_Object change descriptions_.
══════════

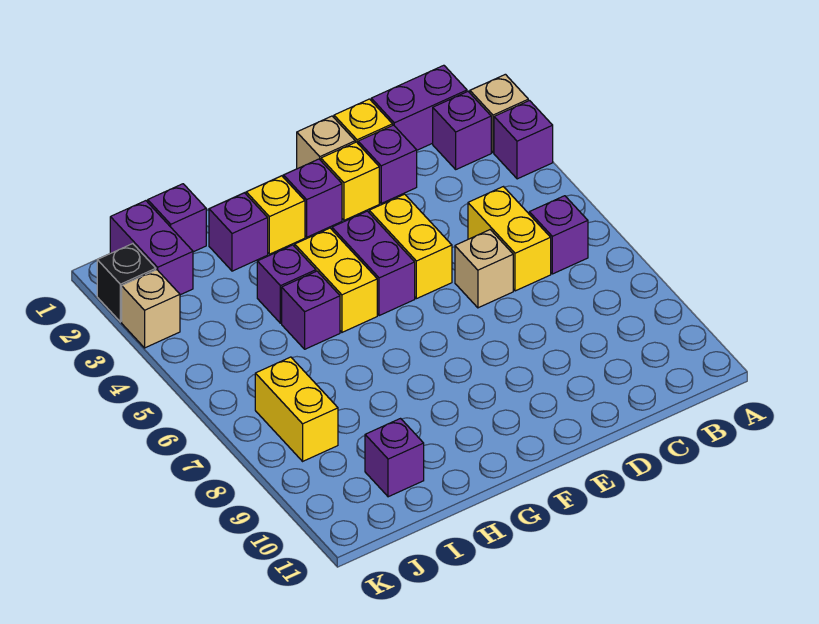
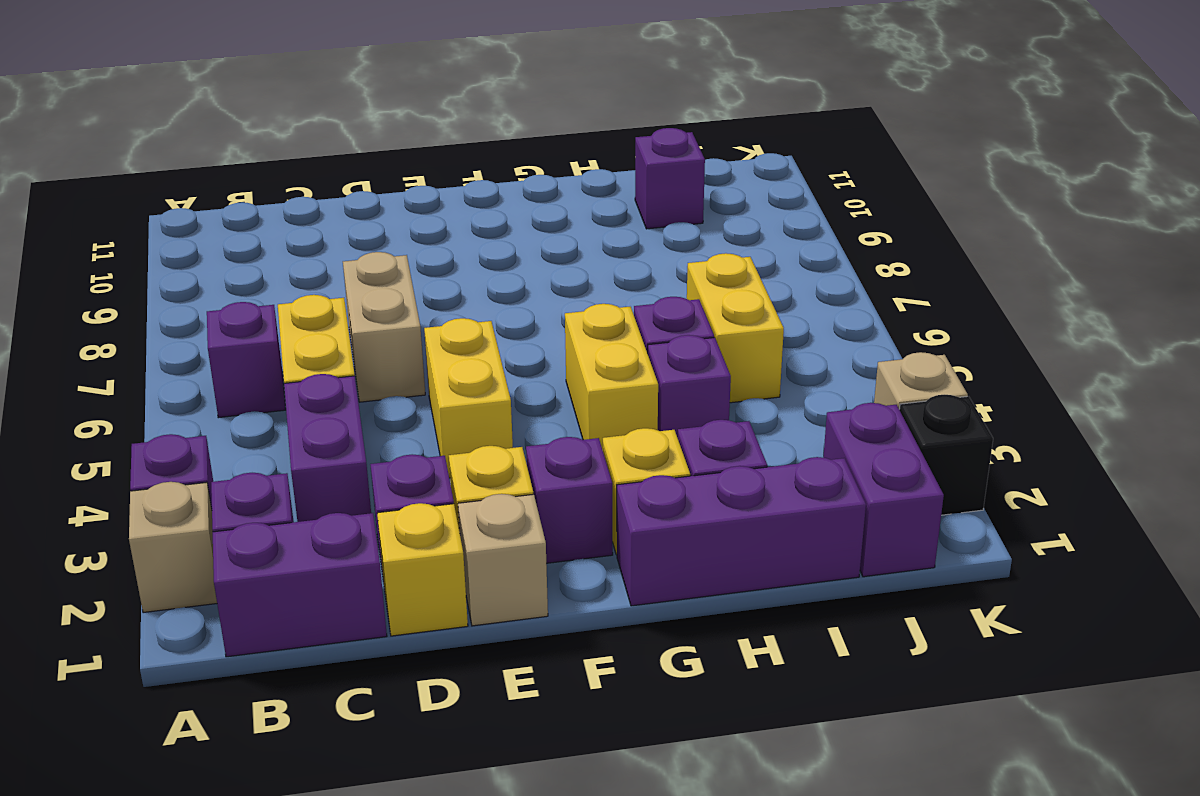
tan 1x1 brick [455,230,513,308] -> tan 1x2 brick [343,252,425,402]
purple 1x2 brick [332,211,415,316] -> purple 1x2 brick moved to [284,374,371,522]
purple 1x1 brick [148,184,206,252] -> purple 1x3 brick [617,457,866,606]
yellow 1x2 brick [255,357,338,461] -> yellow 1x2 brick moved to [687,253,784,403]

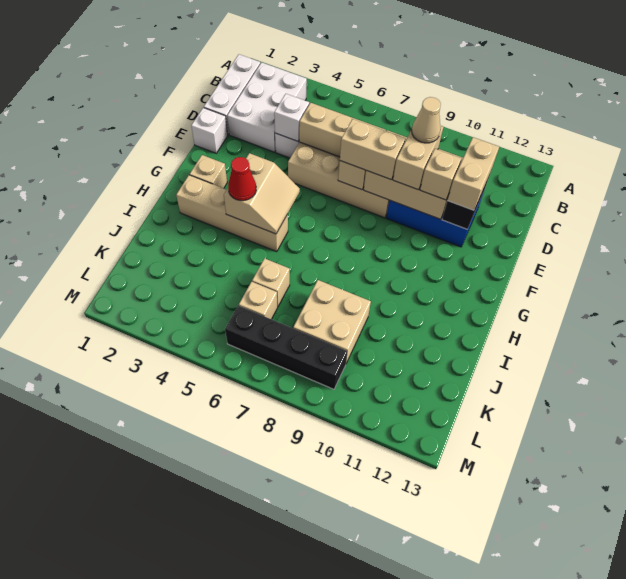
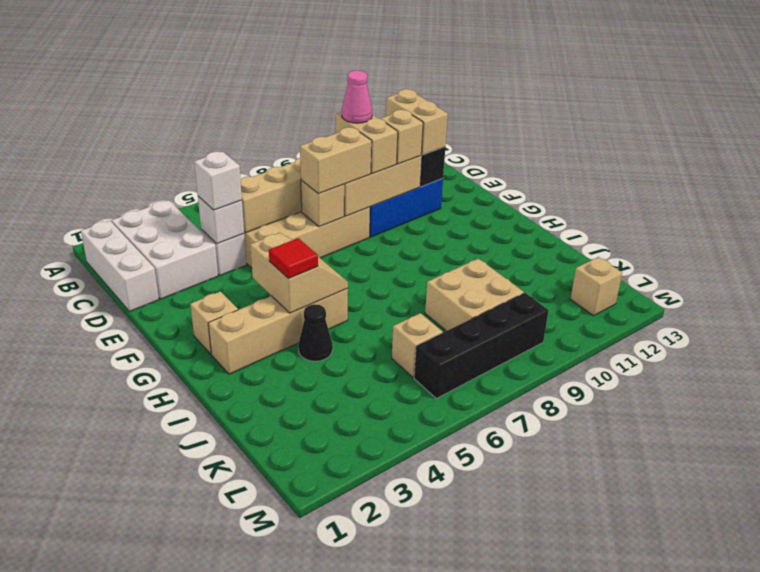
tan 1x1 cone [412,97,441,143] -> pink 1x1 cone [342,70,372,123]
white 1x1 brick [191,108,228,153] -> white 1x1 brick moved to [194,152,242,210]
red 1x1 cone [228,157,256,201] -> red 1x1 tile [269,238,318,279]
none -> black 1x1 cone [298,304,333,361]
tan 1x1 brick [252,259,290,306] -> tan 1x1 brick moved to [571,257,622,316]

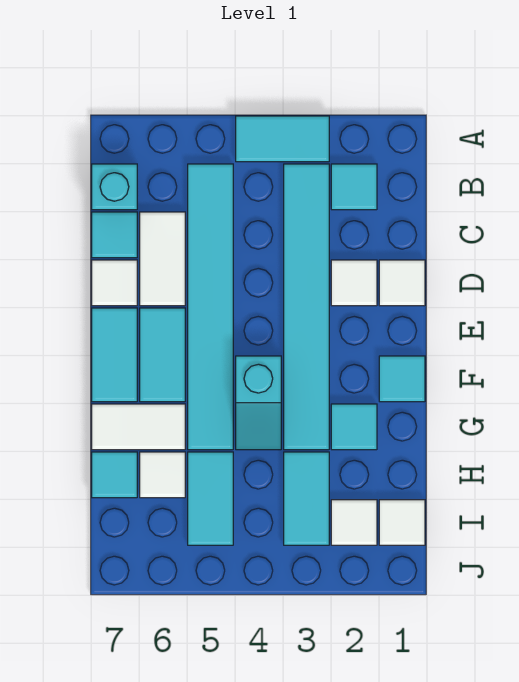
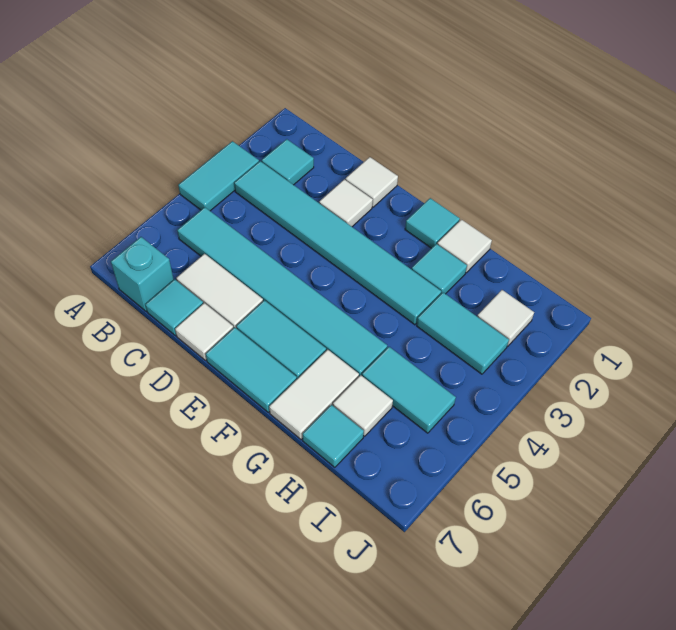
cyan 1x2 slope [236,356,281,450] -> none
white 1x1 tile [379,500,425,545] -> white 1x1 tile moved to [437,220,492,273]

══════════

_Your task_. When you retype the records, keep every word exactly as written and exclude the pictures.

_Written response_.
tan 1x1 brick [455,230,513,308] -> tan 1x2 brick [343,252,425,402]
purple 1x2 brick [332,211,415,316] -> purple 1x2 brick moved to [284,374,371,522]
purple 1x1 brick [148,184,206,252] -> purple 1x3 brick [617,457,866,606]
yellow 1x2 brick [255,357,338,461] -> yellow 1x2 brick moved to [687,253,784,403]

tan 1x1 cone [412,97,441,143] -> pink 1x1 cone [342,70,372,123]
white 1x1 brick [191,108,228,153] -> white 1x1 brick moved to [194,152,242,210]
red 1x1 cone [228,157,256,201] -> red 1x1 tile [269,238,318,279]
none -> black 1x1 cone [298,304,333,361]
tan 1x1 brick [252,259,290,306] -> tan 1x1 brick moved to [571,257,622,316]

cyan 1x2 slope [236,356,281,450] -> none
white 1x1 tile [379,500,425,545] -> white 1x1 tile moved to [437,220,492,273]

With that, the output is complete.